● **To do**:
Look through the records below for the line with "camera: 80 degrees right, 20 degrees up". Return that line and each one after it up to and including the line with "(642, 243) = (338, 411): blue", exactly.

● **Records to use**:
::::

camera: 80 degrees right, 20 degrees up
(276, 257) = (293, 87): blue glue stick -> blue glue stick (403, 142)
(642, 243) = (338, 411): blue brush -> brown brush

::::

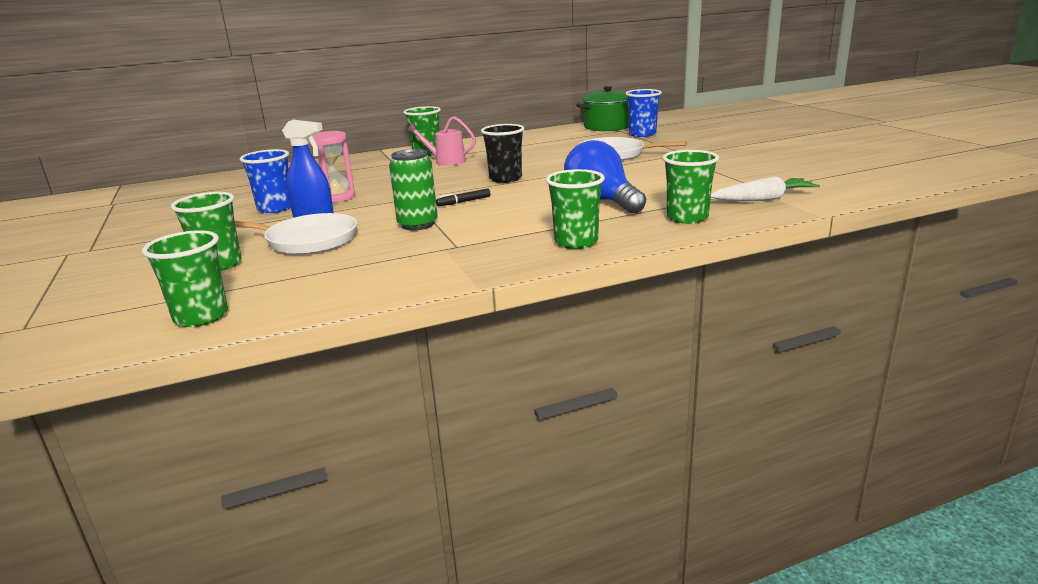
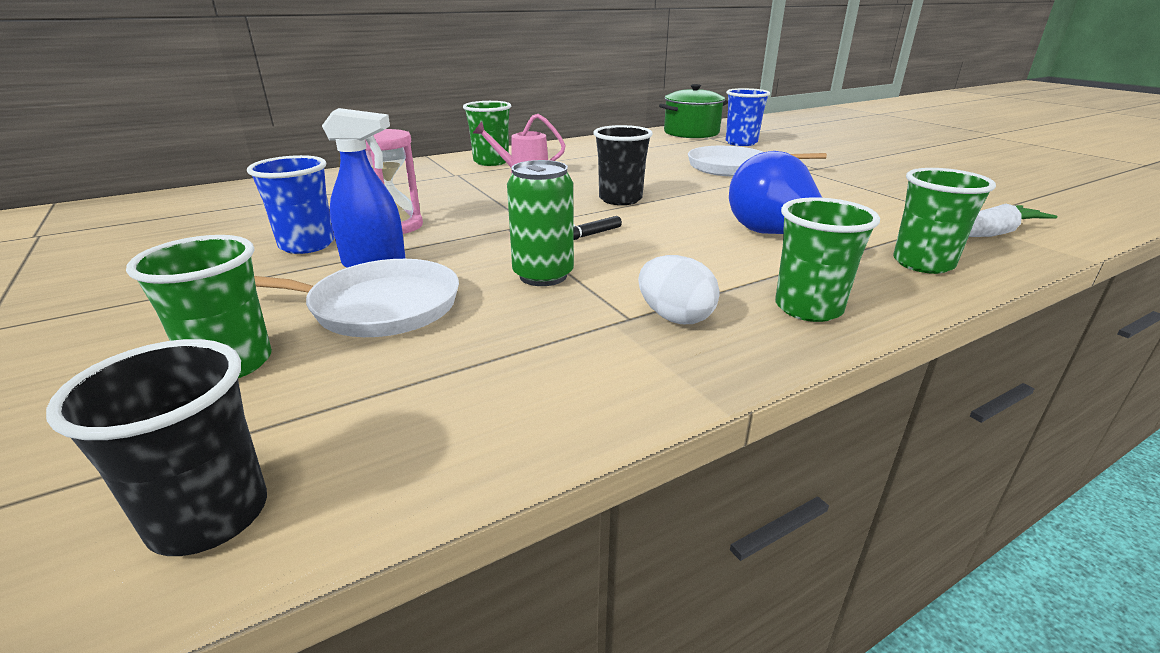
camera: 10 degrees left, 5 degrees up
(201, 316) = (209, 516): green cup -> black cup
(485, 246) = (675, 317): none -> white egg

::::

● **Exercise result**:
camera: 80 degrees right, 20 degrees up
(276, 257) = (293, 87): blue glue stick -> blue glue stick (403, 142)
(642, 243) = (338, 411): blue brush -> brown brush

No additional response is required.